YOUR INSTRUCTIONS. Leaving out the images, return the data below exactly as it is written.

DATASET EXCERPTS START

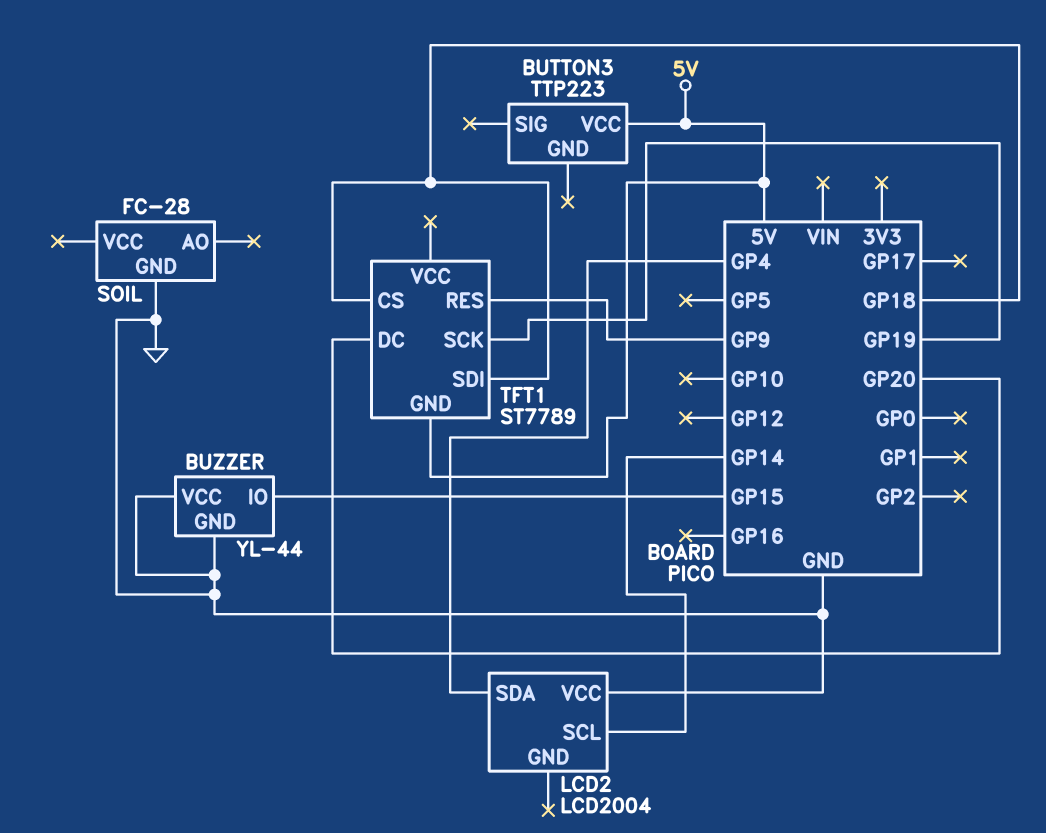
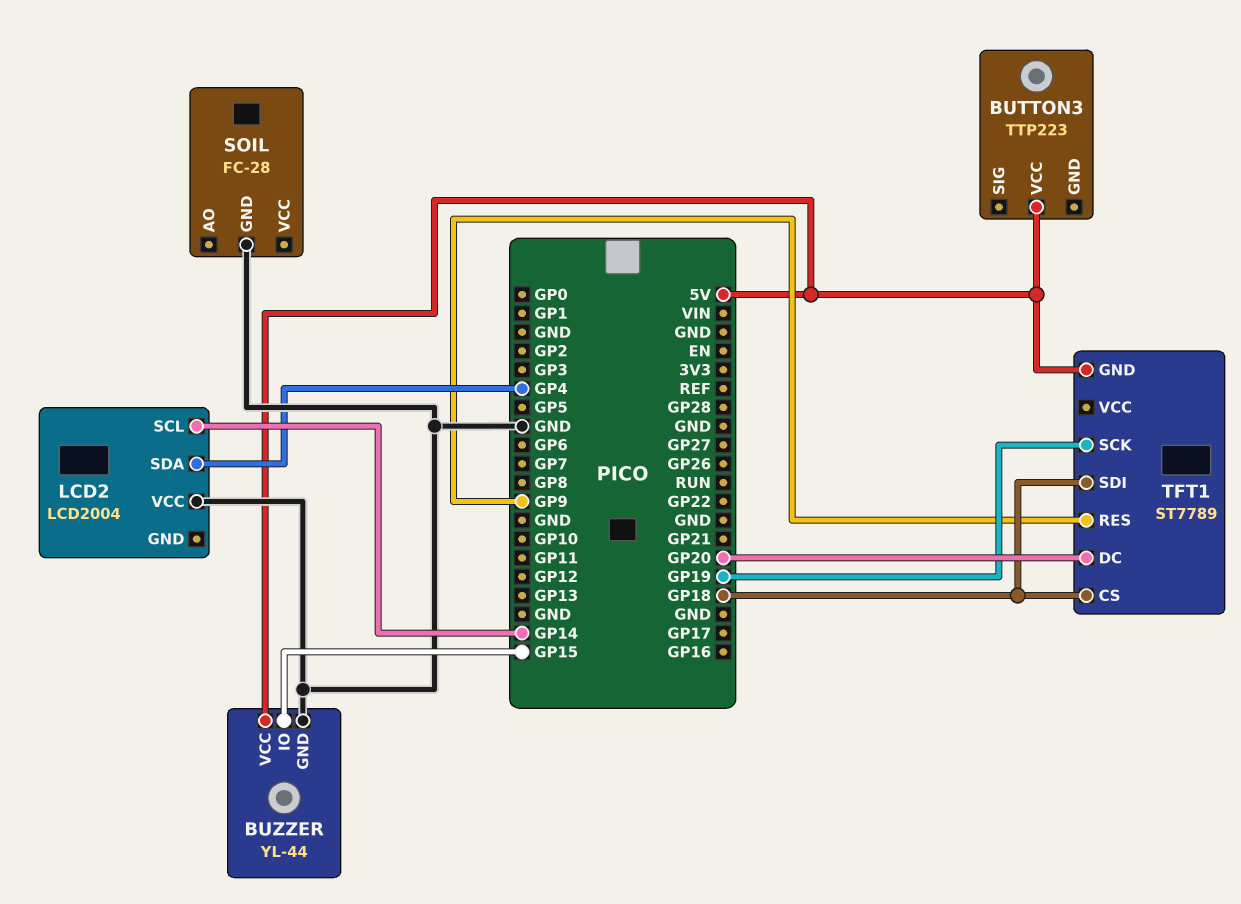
BUZZER pin VCC: GND -> 5V

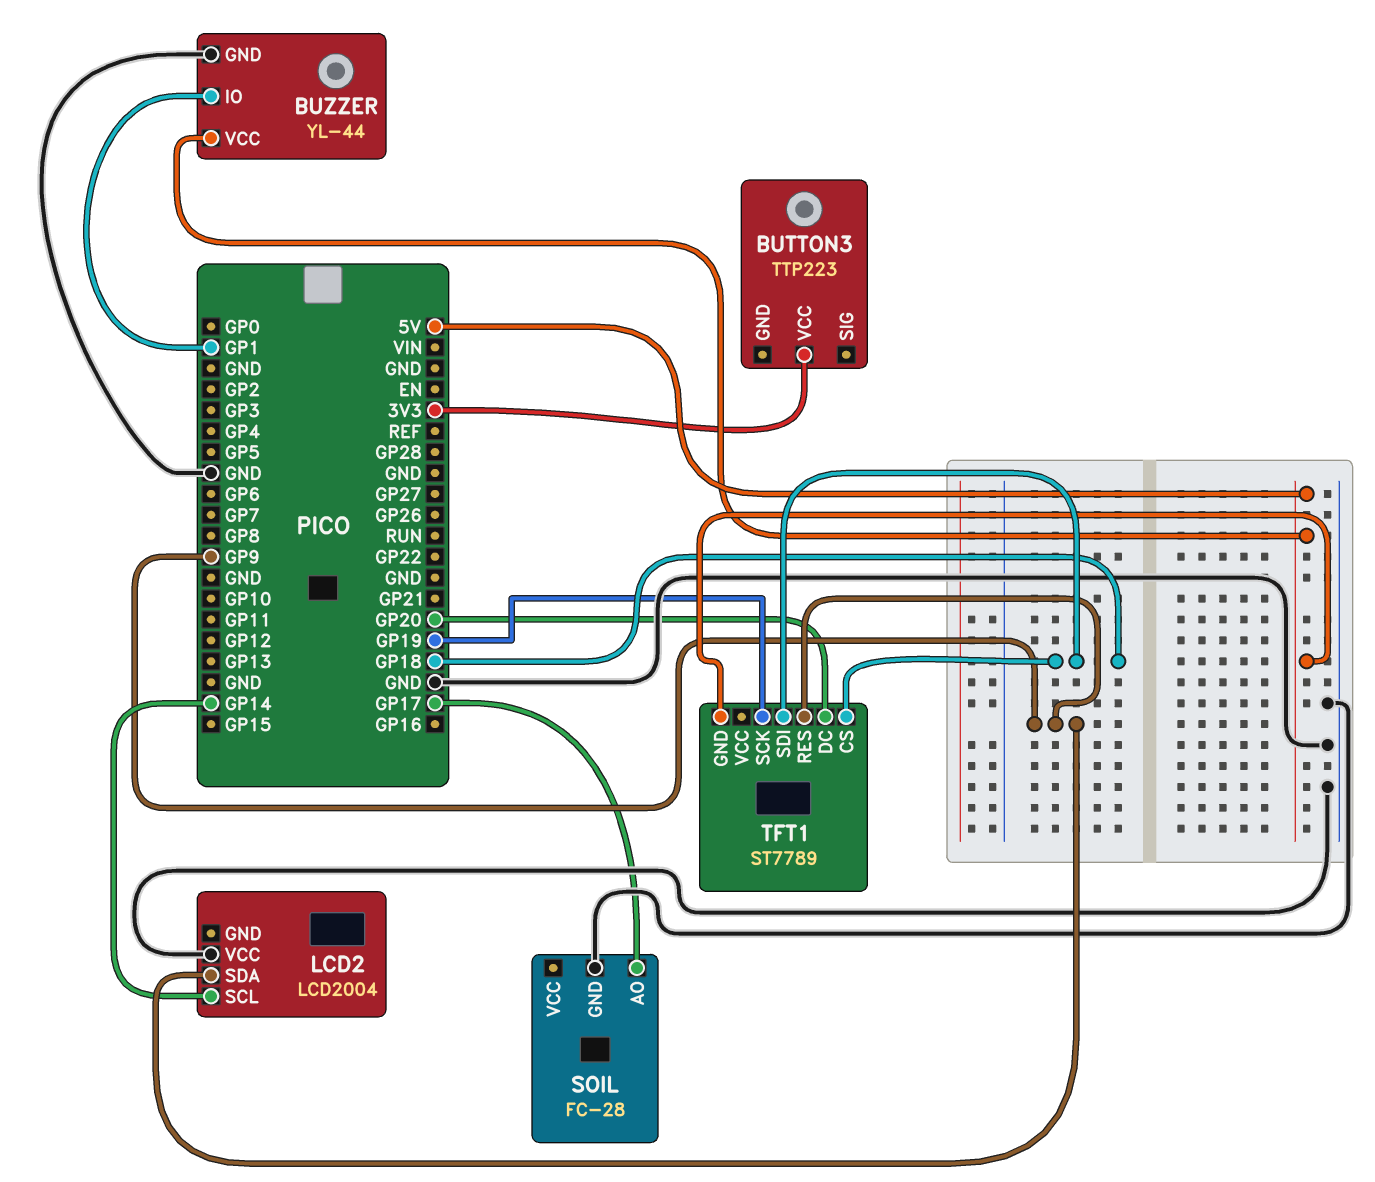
BUTTON3 pin VCC: 5V -> 3V3
BUZZER pin IO: GP15 -> GP1
LCD2 pin SDA: GP4 -> GP9
SOIL pin AO: none -> GP17

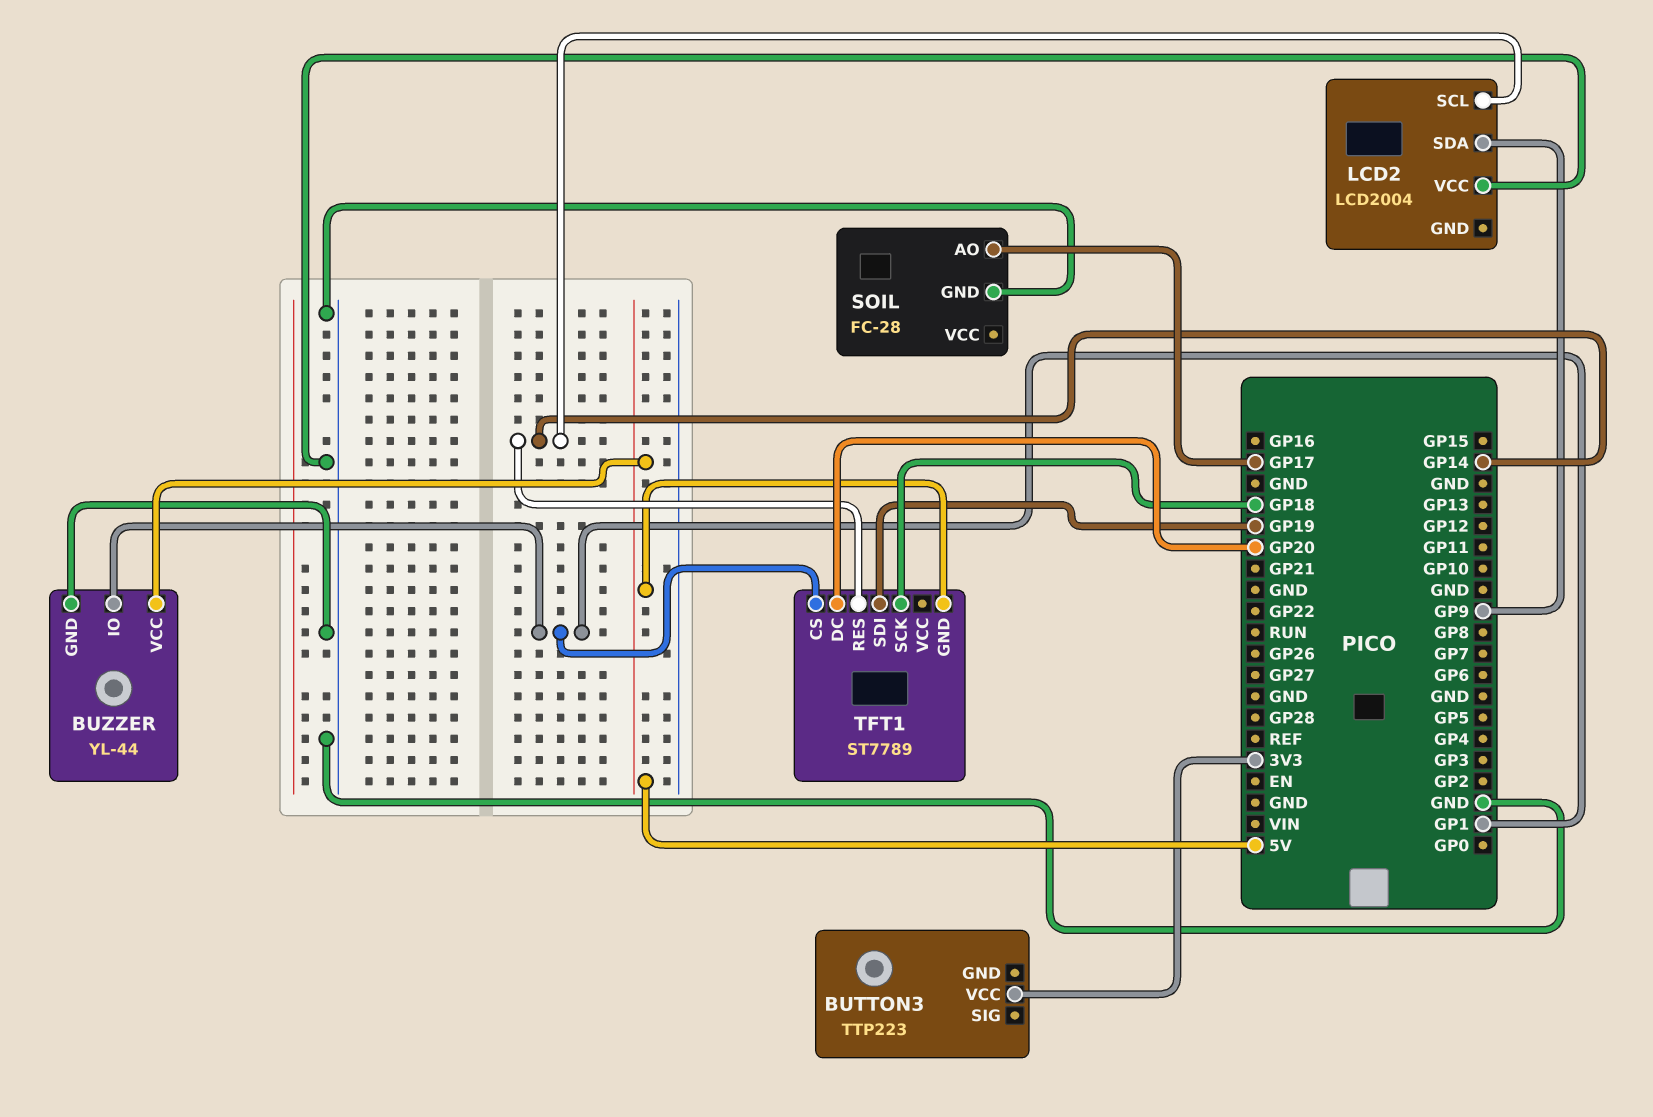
TFT1 pin CS: GP18 -> GP1
TFT1 pin RES: GP9 -> GP14
TFT1 pin SCK: GP19 -> GP18
TFT1 pin SDI: GP18 -> GP19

DATASET EXCERPTS END

ANSWER BOX.
BUZZER pin VCC: GND -> 5V

BUTTON3 pin VCC: 5V -> 3V3
BUZZER pin IO: GP15 -> GP1
LCD2 pin SDA: GP4 -> GP9
SOIL pin AO: none -> GP17

TFT1 pin CS: GP18 -> GP1
TFT1 pin RES: GP9 -> GP14
TFT1 pin SCK: GP19 -> GP18
TFT1 pin SDI: GP18 -> GP19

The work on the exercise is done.